- Opening Delimiter -
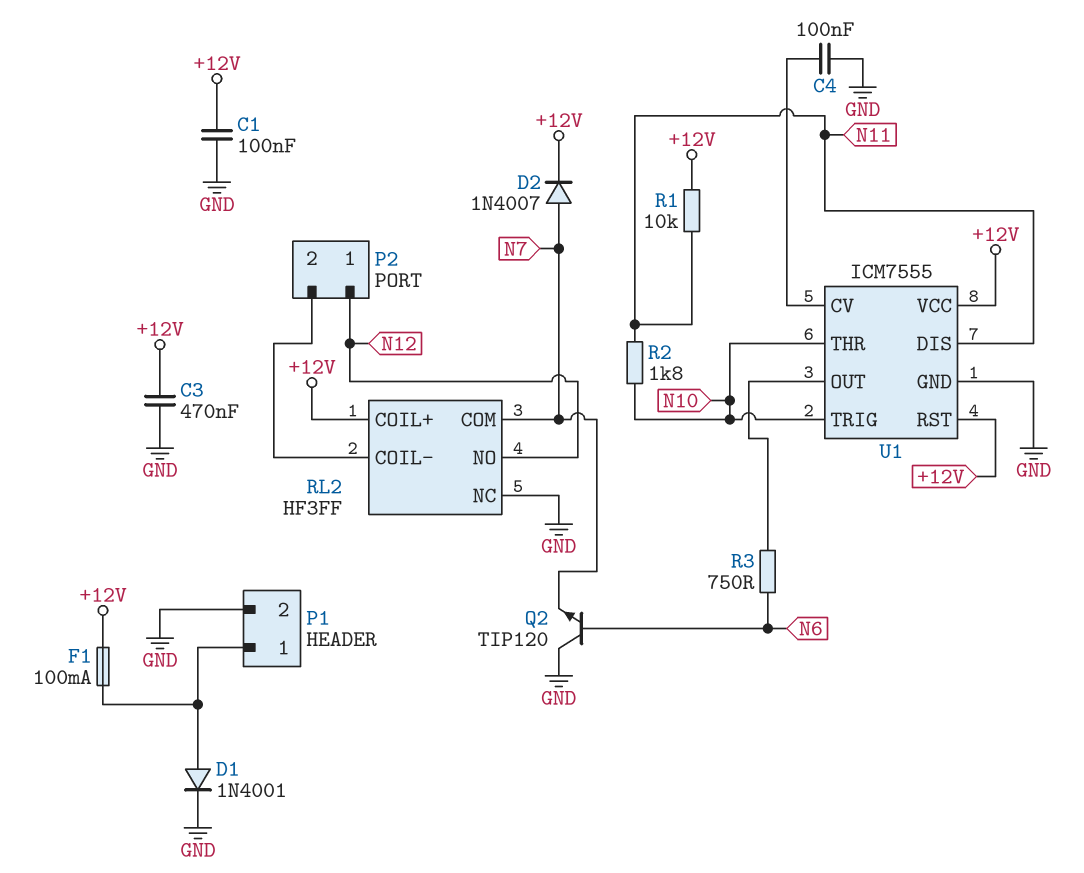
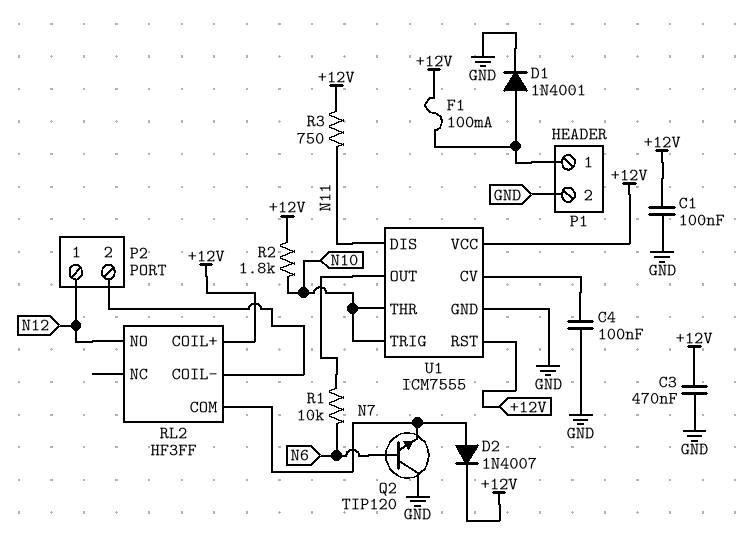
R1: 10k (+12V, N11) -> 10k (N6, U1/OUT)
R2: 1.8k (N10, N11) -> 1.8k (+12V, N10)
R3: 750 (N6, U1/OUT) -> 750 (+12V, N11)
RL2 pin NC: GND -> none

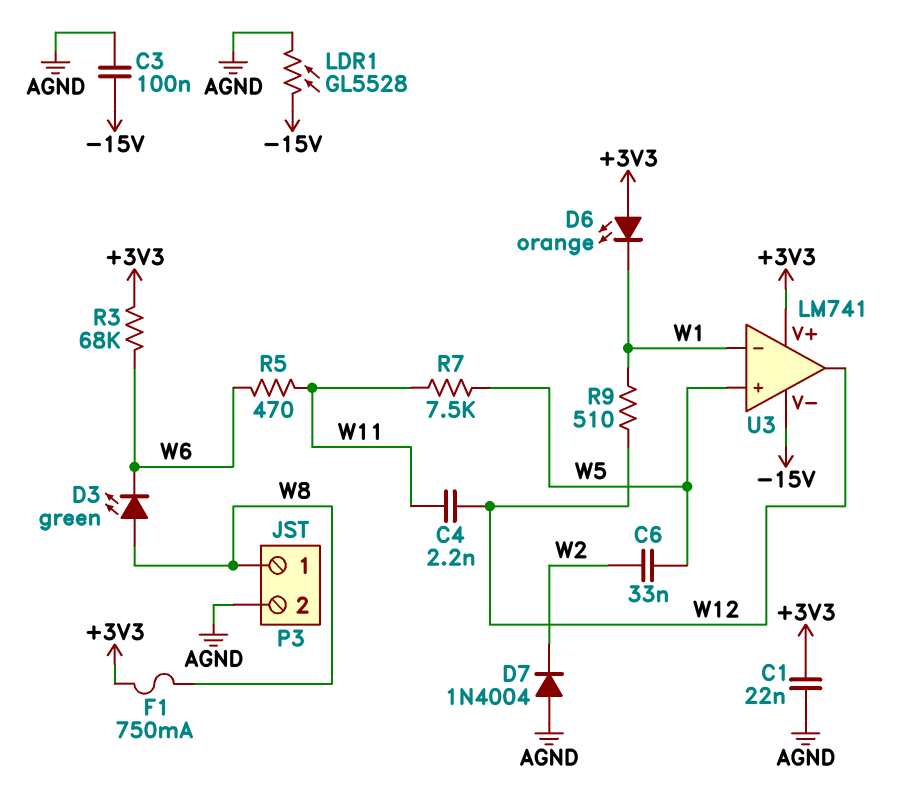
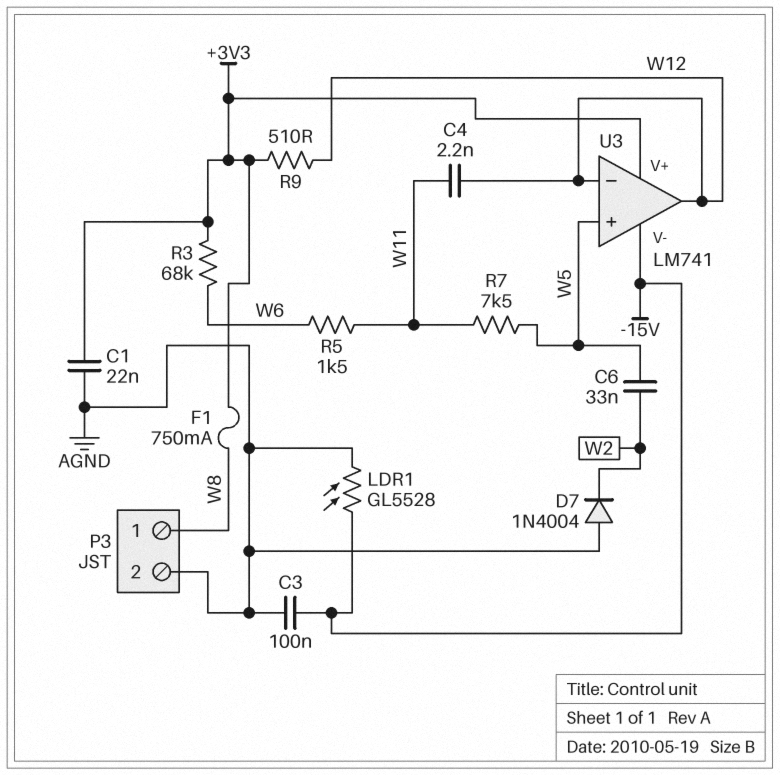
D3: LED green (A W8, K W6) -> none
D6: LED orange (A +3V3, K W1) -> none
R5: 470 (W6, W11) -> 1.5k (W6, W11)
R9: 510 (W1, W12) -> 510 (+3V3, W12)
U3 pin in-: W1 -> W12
- Closing Delimiter -
§ **WORK REQUEST**
For this exercise, transcribe the entries above exactly, without any pictures.

§ **SOLVED EXERCISE**
R1: 10k (+12V, N11) -> 10k (N6, U1/OUT)
R2: 1.8k (N10, N11) -> 1.8k (+12V, N10)
R3: 750 (N6, U1/OUT) -> 750 (+12V, N11)
RL2 pin NC: GND -> none

D3: LED green (A W8, K W6) -> none
D6: LED orange (A +3V3, K W1) -> none
R5: 470 (W6, W11) -> 1.5k (W6, W11)
R9: 510 (W1, W12) -> 510 (+3V3, W12)
U3 pin in-: W1 -> W12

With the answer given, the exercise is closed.